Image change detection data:
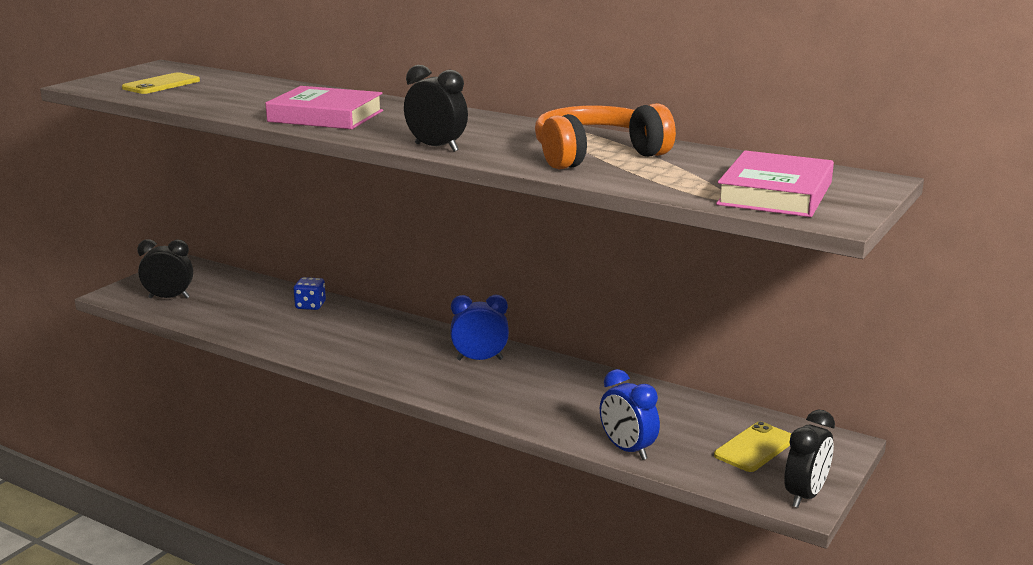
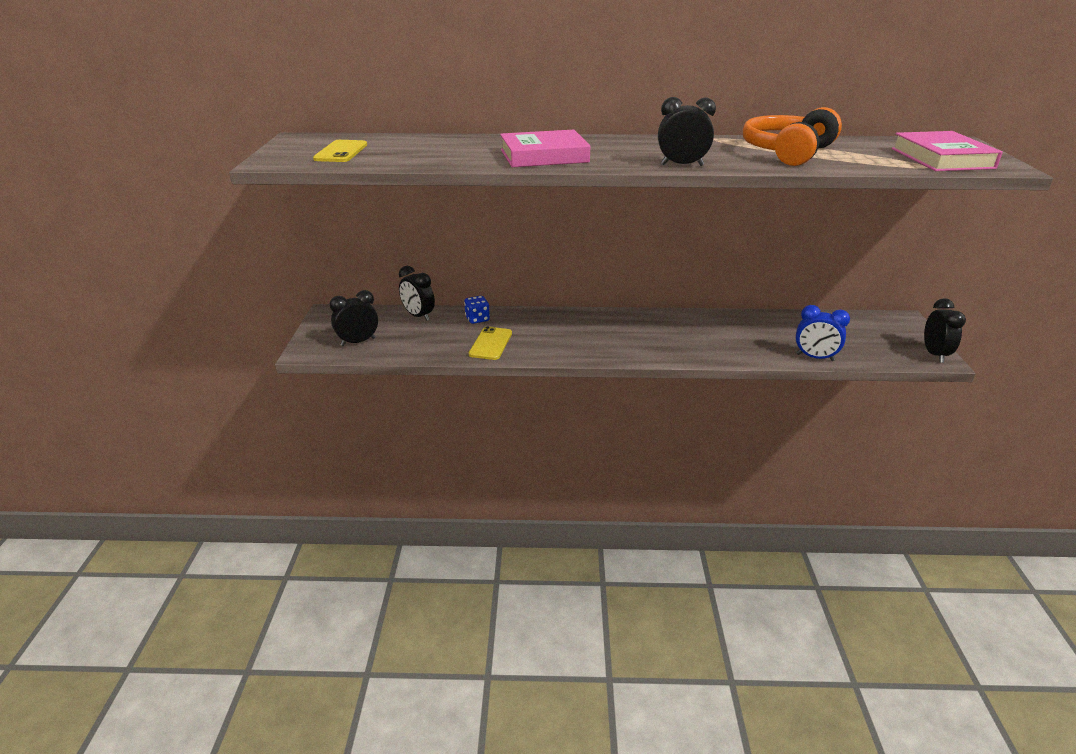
camera: 30 degrees left, 10 degrees up
blue clock [450,295,509,360] -> none
yellow phone [714,421,791,472] -> yellow phone moved to [469,326,512,360]
none -> black clock [399,266,435,321]

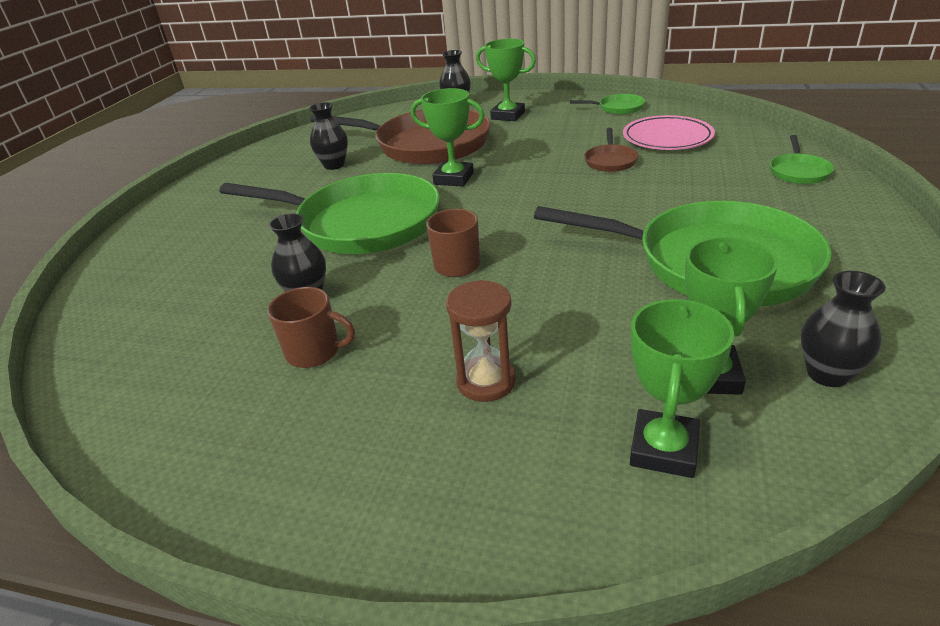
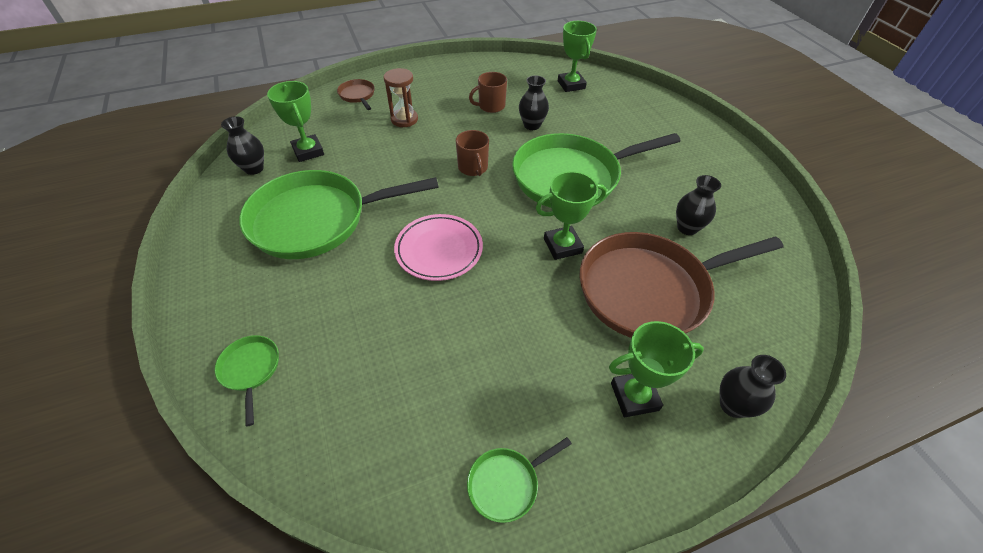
camera: 140 degrees right, 15 degrees up
brown pan [584,128,638,172] -> brown pan moved to [337,79,375,110]
pink plate [623,115,715,150] -> pink plate moved to [394,214,483,281]
green trophy [630,299,734,478] -> green trophy moved to [558,21,597,92]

> Exercise prompt: Transcribe the records above exactly, omitting every picture they contain.

> Answer box:
camera: 30 degrees left, 10 degrees up
blue clock [450,295,509,360] -> none
yellow phone [714,421,791,472] -> yellow phone moved to [469,326,512,360]
none -> black clock [399,266,435,321]

camera: 140 degrees right, 15 degrees up
brown pan [584,128,638,172] -> brown pan moved to [337,79,375,110]
pink plate [623,115,715,150] -> pink plate moved to [394,214,483,281]
green trophy [630,299,734,478] -> green trophy moved to [558,21,597,92]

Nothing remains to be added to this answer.